(Content revision data)
>>>>>
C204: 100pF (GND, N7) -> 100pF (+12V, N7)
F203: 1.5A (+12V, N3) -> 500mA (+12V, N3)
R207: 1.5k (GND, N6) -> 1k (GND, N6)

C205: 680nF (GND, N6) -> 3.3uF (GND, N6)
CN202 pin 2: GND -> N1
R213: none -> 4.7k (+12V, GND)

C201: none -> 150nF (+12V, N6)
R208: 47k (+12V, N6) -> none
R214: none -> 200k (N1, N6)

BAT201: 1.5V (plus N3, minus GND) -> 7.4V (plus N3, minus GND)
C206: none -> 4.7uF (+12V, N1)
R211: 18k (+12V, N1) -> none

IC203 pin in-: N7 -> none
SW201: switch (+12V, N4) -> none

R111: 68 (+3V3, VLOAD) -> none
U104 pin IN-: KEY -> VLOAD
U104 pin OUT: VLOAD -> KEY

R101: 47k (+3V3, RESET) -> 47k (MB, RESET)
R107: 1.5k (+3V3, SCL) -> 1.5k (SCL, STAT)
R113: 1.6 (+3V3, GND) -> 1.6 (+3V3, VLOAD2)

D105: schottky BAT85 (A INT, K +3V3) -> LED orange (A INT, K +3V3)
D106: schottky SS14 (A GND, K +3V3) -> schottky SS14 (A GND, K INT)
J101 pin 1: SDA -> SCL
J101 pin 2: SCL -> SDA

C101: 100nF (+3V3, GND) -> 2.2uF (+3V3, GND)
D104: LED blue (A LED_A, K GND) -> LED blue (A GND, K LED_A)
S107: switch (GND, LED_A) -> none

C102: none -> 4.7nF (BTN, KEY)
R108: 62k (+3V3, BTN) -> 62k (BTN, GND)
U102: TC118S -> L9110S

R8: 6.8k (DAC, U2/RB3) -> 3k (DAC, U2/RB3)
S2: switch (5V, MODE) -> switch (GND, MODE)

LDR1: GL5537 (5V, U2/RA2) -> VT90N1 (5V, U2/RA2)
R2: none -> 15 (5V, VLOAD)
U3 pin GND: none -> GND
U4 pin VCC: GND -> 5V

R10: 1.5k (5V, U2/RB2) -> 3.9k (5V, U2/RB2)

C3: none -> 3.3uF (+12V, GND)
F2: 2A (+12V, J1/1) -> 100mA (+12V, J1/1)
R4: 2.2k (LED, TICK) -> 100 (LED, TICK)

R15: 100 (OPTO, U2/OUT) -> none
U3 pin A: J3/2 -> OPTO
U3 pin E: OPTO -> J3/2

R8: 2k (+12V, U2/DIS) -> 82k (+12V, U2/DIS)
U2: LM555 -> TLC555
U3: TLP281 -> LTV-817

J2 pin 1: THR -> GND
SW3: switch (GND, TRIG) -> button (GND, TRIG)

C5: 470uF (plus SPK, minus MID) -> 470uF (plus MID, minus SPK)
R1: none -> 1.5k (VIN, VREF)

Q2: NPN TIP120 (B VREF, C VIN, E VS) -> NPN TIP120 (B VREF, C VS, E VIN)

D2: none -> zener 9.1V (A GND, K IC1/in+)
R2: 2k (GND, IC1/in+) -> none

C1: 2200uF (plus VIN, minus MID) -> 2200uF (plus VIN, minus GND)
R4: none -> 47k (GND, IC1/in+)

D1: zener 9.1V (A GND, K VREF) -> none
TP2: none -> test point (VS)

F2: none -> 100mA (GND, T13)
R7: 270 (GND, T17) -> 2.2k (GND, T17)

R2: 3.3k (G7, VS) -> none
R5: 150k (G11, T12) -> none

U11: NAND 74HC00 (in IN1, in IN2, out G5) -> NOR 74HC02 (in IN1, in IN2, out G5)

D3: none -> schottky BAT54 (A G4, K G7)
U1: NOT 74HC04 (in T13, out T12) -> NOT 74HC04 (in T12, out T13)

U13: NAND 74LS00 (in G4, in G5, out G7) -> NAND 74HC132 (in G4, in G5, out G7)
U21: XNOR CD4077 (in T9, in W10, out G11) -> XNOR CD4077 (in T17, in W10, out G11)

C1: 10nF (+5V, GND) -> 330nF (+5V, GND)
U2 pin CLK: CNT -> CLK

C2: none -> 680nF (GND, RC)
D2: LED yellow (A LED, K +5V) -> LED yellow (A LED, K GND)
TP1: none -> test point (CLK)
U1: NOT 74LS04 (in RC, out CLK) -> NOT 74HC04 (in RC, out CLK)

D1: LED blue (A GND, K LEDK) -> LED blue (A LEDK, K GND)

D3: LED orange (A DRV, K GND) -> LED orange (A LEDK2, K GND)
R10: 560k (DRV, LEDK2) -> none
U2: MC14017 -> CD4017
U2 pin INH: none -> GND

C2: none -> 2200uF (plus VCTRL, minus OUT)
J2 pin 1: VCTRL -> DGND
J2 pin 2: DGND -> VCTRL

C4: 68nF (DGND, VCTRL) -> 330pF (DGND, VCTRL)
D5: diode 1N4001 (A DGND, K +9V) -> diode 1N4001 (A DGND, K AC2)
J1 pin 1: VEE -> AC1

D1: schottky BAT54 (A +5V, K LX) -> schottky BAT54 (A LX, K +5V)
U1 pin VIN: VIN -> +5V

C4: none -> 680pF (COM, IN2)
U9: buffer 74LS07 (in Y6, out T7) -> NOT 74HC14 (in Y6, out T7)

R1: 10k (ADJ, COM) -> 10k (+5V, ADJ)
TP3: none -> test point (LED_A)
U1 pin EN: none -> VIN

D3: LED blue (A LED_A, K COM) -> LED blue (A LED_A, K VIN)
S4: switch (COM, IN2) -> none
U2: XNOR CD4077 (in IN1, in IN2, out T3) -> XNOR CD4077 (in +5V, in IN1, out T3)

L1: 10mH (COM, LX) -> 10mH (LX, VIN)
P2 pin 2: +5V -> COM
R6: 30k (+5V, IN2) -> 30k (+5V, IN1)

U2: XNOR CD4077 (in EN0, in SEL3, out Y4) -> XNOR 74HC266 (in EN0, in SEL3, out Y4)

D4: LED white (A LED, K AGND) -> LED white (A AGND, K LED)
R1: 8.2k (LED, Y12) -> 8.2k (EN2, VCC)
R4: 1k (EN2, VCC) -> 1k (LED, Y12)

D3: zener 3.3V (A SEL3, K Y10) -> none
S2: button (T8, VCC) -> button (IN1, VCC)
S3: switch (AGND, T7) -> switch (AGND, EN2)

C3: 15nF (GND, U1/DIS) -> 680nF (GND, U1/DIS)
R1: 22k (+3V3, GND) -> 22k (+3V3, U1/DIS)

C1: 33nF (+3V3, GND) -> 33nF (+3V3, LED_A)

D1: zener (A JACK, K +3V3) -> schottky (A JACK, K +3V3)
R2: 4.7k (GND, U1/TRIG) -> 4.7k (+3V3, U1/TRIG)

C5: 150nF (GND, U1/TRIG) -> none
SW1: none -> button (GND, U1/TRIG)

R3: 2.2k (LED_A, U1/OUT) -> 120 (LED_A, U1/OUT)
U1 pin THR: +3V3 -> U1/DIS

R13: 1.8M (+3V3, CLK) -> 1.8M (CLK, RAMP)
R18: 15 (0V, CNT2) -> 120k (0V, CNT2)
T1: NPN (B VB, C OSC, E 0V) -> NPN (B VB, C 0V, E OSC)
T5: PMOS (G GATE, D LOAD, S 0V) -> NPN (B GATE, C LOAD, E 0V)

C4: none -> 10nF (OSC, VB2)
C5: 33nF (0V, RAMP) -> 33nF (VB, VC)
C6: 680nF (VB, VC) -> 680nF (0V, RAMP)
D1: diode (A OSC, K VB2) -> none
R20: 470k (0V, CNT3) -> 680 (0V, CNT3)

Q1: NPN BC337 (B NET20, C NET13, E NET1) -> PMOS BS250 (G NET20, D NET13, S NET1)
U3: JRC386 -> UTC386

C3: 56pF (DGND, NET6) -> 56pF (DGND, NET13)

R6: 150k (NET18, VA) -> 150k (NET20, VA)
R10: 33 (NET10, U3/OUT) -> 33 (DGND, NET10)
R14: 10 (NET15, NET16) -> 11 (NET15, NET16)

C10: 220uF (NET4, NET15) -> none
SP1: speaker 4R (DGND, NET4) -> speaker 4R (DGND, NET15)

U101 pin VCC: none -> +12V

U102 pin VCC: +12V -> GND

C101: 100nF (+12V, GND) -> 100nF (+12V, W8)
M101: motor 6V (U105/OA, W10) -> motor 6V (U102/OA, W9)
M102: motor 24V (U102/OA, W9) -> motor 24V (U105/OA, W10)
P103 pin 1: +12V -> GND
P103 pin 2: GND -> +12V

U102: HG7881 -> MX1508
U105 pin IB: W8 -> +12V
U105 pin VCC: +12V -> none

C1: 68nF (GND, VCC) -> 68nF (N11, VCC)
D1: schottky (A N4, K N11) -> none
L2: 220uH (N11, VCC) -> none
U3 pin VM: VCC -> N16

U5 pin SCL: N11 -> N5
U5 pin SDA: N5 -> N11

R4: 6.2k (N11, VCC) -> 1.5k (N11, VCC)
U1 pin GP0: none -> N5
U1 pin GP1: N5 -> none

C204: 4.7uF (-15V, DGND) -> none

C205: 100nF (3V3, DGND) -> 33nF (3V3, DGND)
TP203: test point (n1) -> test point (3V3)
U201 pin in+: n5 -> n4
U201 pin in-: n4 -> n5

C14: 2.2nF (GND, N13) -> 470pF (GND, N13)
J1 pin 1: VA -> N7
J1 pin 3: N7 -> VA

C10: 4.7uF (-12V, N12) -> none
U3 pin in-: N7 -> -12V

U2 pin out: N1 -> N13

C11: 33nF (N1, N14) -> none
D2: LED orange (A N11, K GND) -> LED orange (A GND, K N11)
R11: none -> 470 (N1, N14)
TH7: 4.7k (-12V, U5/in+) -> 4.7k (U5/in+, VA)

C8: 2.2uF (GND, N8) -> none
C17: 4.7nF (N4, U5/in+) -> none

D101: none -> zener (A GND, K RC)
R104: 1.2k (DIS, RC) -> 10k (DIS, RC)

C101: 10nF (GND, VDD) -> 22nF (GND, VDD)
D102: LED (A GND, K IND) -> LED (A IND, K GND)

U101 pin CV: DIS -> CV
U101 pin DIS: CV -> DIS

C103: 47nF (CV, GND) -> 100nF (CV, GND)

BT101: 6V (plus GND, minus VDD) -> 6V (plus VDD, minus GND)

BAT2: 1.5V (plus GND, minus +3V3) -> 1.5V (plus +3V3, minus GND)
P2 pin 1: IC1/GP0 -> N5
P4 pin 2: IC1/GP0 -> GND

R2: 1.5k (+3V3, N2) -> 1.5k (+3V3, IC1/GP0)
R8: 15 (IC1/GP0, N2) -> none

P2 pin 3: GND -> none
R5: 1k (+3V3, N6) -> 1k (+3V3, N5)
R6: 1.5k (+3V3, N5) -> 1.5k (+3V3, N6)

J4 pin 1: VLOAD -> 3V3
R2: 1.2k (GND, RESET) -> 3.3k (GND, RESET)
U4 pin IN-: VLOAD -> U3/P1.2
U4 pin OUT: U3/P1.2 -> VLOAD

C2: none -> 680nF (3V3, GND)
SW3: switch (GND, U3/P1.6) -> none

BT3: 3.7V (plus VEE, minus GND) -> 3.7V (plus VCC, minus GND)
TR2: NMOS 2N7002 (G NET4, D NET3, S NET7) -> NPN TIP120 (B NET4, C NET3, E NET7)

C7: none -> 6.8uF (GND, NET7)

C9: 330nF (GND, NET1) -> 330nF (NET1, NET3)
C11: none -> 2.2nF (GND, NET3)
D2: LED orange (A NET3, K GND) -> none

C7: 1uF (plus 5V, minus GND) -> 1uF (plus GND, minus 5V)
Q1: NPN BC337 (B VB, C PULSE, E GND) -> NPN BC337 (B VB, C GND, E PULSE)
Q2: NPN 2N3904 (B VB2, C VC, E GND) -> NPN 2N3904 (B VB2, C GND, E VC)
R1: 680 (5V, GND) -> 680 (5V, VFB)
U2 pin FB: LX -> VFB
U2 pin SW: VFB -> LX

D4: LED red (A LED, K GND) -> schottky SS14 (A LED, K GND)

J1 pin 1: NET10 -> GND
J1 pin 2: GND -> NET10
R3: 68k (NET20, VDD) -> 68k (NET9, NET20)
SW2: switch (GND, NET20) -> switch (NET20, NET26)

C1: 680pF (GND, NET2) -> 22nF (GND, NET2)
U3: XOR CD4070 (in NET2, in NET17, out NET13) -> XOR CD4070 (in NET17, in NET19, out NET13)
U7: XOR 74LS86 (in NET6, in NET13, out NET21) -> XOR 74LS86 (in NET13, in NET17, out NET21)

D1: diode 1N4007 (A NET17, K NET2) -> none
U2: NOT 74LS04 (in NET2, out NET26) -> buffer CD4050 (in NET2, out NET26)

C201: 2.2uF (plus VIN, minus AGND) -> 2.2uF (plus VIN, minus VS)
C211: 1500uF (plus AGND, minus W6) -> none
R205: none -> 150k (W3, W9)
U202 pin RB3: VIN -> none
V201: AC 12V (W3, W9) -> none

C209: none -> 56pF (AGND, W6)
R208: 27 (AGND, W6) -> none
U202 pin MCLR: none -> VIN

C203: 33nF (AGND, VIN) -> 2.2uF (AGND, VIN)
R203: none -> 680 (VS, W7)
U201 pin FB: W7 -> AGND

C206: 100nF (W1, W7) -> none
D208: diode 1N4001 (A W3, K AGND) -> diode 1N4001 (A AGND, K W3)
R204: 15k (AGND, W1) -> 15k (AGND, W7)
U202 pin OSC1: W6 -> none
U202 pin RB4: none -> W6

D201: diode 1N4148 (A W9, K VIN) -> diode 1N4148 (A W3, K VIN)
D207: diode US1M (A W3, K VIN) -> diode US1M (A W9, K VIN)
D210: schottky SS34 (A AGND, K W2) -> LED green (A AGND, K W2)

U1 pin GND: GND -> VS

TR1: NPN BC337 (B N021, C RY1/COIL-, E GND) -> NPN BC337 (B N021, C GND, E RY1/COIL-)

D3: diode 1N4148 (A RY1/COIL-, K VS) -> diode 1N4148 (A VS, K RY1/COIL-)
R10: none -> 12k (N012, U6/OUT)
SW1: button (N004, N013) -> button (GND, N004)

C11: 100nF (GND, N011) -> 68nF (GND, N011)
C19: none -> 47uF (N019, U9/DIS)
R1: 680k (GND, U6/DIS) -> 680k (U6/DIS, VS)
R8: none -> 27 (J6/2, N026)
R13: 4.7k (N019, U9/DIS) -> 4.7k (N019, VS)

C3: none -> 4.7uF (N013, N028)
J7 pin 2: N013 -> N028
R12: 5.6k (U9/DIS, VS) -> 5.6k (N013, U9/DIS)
<<<<<
Problem statement:
Go through the entries above and report every line in which the word "COIL" appears.

Response to this exercise:
TR1: NPN BC337 (B N021, C RY1/COIL-, E GND) -> NPN BC337 (B N021, C GND, E RY1/COIL-)
D3: diode 1N4148 (A RY1/COIL-, K VS) -> diode 1N4148 (A VS, K RY1/COIL-)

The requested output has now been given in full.